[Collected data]
○ ○ ○ ○ ○

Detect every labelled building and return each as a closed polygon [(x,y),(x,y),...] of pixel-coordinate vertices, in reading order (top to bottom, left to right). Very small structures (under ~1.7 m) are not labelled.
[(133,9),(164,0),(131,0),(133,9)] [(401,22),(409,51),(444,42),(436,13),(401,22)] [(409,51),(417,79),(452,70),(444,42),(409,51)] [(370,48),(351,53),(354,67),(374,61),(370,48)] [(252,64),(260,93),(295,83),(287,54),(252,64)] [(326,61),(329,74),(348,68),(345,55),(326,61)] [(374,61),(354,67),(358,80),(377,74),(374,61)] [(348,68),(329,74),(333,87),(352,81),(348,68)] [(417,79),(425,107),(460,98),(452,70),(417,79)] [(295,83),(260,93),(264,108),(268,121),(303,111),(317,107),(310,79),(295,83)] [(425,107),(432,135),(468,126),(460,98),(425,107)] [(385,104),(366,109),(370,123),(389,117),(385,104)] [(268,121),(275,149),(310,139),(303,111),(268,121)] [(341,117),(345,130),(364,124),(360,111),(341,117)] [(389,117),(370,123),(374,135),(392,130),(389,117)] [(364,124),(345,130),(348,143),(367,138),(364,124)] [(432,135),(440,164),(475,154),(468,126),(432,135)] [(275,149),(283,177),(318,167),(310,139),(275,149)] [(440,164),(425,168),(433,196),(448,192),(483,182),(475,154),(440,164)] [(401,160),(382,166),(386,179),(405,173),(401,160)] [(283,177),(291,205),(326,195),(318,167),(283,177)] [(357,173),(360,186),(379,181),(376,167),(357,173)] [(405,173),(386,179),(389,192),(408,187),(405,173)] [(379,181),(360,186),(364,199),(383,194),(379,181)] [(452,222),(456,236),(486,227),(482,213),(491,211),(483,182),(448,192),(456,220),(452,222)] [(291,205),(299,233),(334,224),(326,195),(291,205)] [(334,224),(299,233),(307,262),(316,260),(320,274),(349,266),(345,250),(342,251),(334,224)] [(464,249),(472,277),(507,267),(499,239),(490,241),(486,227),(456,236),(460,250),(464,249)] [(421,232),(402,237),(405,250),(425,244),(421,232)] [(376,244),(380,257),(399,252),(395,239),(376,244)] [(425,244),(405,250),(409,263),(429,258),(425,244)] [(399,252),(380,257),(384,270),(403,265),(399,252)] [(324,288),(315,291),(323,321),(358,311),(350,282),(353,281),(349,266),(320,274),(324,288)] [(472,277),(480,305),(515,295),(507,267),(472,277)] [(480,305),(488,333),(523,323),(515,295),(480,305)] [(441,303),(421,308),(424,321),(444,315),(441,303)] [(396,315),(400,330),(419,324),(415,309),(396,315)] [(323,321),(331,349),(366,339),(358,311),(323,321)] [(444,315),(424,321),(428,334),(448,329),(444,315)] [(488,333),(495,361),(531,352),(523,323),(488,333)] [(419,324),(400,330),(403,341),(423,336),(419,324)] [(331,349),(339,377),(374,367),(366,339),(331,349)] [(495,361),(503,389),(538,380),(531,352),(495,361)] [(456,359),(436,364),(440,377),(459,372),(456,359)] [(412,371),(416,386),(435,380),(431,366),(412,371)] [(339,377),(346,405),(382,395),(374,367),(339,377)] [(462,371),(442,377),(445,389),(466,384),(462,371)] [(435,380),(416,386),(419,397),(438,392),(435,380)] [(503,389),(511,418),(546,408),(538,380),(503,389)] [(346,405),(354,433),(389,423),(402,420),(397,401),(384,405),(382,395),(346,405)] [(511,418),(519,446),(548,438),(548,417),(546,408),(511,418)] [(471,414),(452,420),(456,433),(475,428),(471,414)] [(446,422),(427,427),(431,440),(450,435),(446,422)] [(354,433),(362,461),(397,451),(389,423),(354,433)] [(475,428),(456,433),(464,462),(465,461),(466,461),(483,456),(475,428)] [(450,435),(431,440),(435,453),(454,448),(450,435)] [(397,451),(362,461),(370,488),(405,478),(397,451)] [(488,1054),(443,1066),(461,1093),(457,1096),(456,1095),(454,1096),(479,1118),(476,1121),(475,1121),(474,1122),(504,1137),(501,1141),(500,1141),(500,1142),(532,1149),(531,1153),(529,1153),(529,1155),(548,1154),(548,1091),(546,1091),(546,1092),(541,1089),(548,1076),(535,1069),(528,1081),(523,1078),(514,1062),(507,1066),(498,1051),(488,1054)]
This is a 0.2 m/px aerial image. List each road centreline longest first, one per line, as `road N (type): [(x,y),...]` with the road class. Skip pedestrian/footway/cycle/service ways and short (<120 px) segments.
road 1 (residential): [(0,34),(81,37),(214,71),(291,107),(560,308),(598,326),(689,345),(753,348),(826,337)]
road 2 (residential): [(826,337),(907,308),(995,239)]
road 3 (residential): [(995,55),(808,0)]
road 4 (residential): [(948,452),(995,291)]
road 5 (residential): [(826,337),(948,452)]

○ ○ ○ ○ ○

What to produce → Starting at the line with "This is a 0.2", copy every line down to the last one above, exactly as written and with nothing else.

Written answer →
This is a 0.2 m/px aerial image. List each road centreline longest first, one per line, as `road N (type): [(x,y),...]` with the road class. Skip pedestrian/footway/cycle/service ways and short (<120 px) segments.
road 1 (residential): [(0,34),(81,37),(214,71),(291,107),(560,308),(598,326),(689,345),(753,348),(826,337)]
road 2 (residential): [(826,337),(907,308),(995,239)]
road 3 (residential): [(995,55),(808,0)]
road 4 (residential): [(948,452),(995,291)]
road 5 (residential): [(826,337),(948,452)]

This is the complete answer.